Exercise instructions: What's wanted is a faithful retyping of every entry, pictures excluded.

Data supplied:
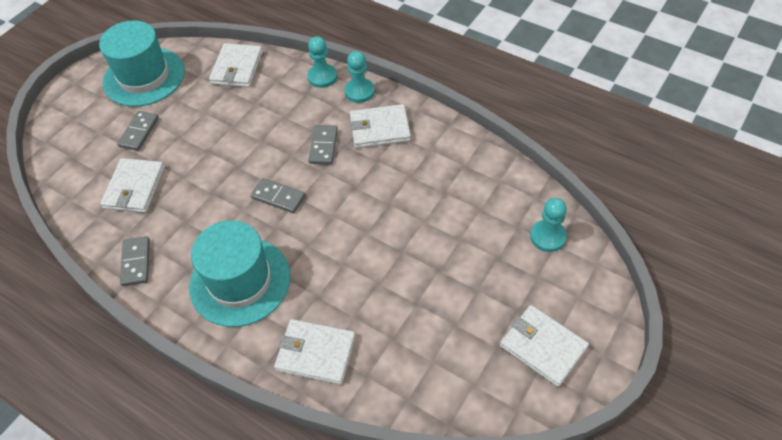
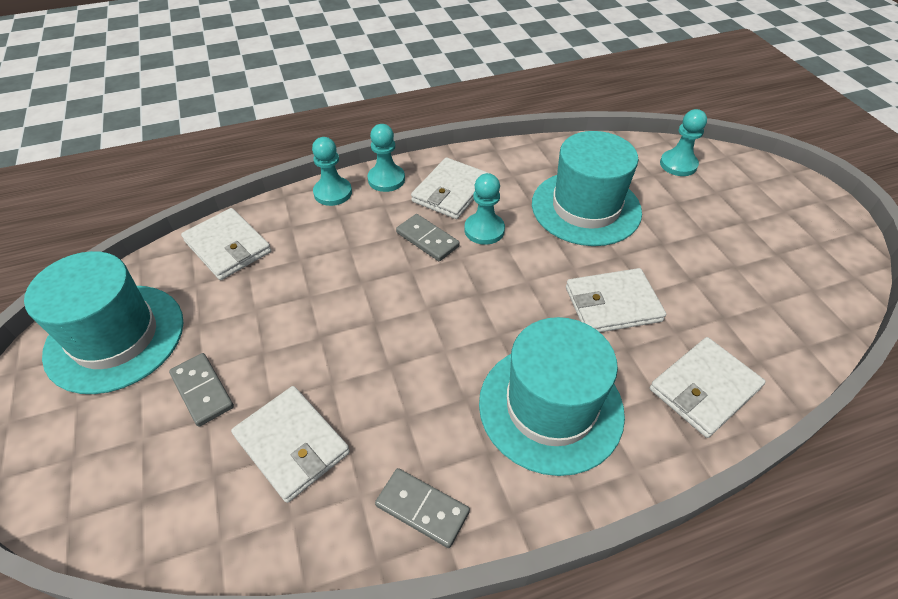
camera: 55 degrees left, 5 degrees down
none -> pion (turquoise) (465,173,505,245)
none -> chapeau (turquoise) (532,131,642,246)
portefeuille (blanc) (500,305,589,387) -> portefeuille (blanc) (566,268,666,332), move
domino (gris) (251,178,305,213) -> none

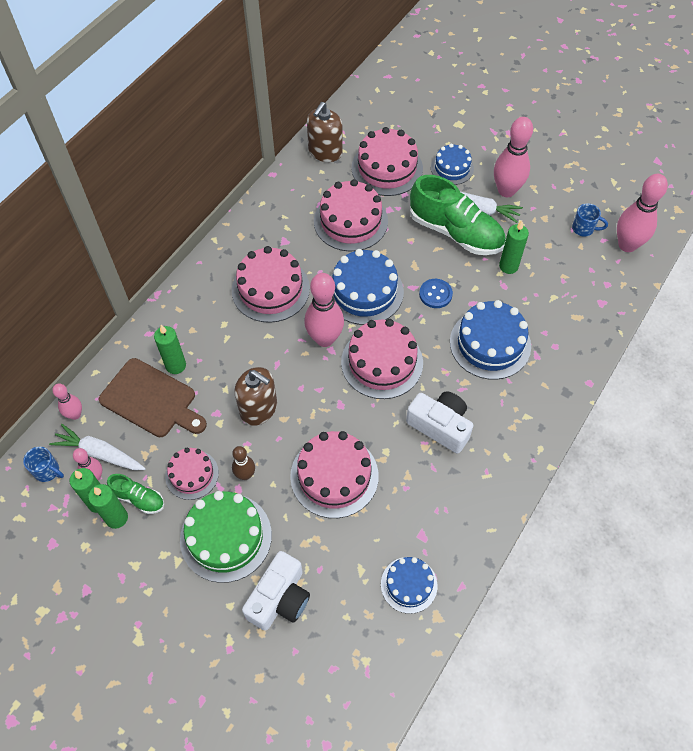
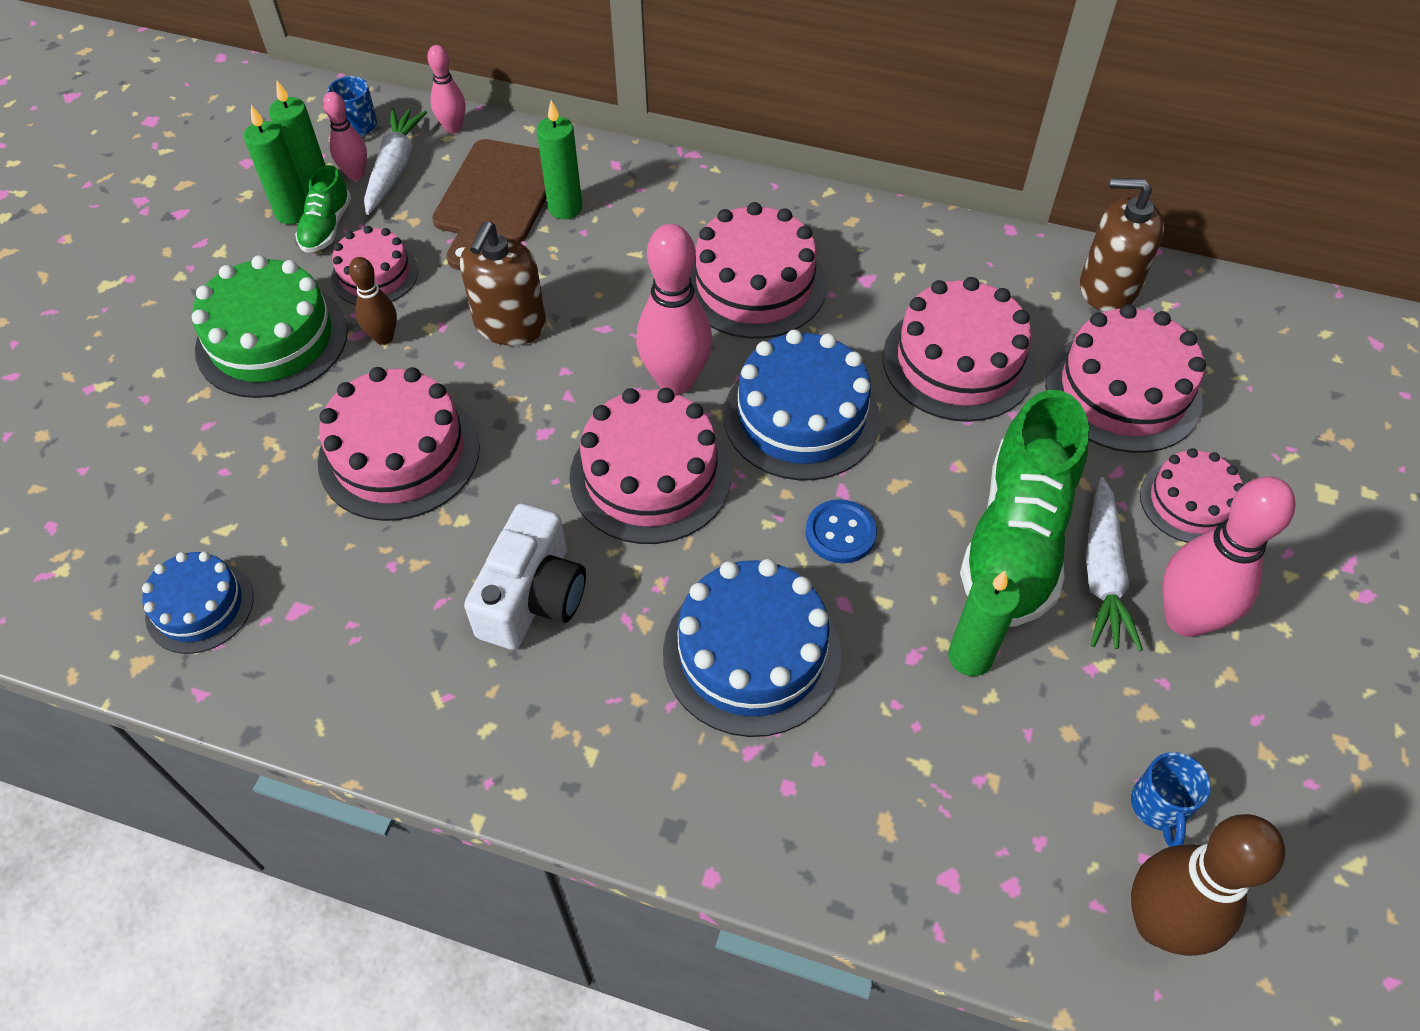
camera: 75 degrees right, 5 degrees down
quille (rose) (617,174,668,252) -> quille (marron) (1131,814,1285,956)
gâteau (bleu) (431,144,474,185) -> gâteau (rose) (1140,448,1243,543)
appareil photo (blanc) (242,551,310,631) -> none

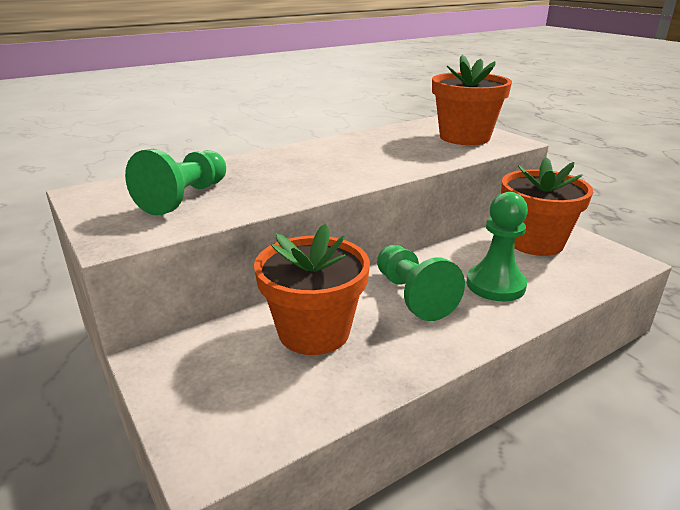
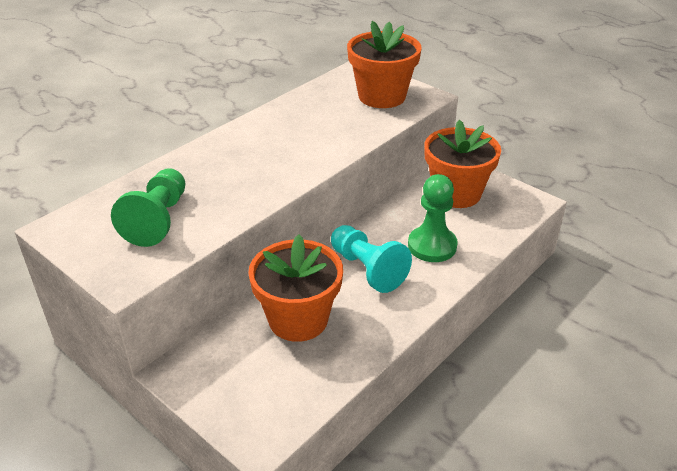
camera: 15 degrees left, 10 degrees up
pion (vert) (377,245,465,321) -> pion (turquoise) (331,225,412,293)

Completed task:
camera: 55 degrees left, 5 degrees down
none -> pion (turquoise) (465,173,505,245)
none -> chapeau (turquoise) (532,131,642,246)
portefeuille (blanc) (500,305,589,387) -> portefeuille (blanc) (566,268,666,332), move
domino (gris) (251,178,305,213) -> none

camera: 75 degrees right, 5 degrees down
quille (rose) (617,174,668,252) -> quille (marron) (1131,814,1285,956)
gâteau (bleu) (431,144,474,185) -> gâteau (rose) (1140,448,1243,543)
appareil photo (blanc) (242,551,310,631) -> none

camera: 15 degrees left, 10 degrees up
pion (vert) (377,245,465,321) -> pion (turquoise) (331,225,412,293)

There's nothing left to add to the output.